_Task prompt_
Since only part of the material is needed, please repeat exactly the line that includes "(589, 75) = (417, 119): yellow" and every line after it, up to the last.

_Given data_
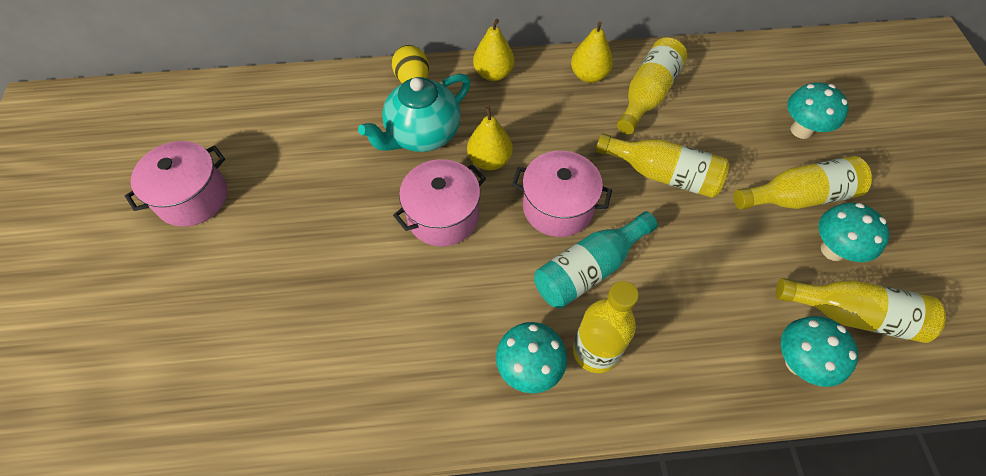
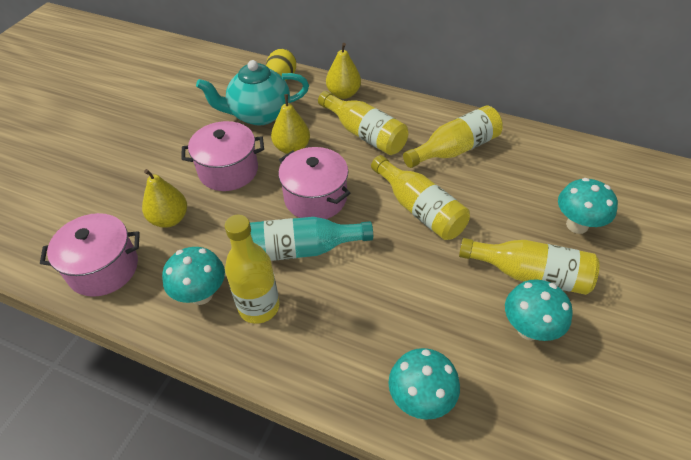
camera: 30 degrees right, 10 degrees down
(193, 197) = (87, 98): pink pot -> pink pot (103, 268)
(589, 75) = (417, 119): yellow pear -> yellow pear (169, 219)
(853, 314) = (505, 388): yellow bottle -> yellow bottle (364, 134)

_Your solution_
(589, 75) = (417, 119): yellow pear -> yellow pear (169, 219)
(853, 314) = (505, 388): yellow bottle -> yellow bottle (364, 134)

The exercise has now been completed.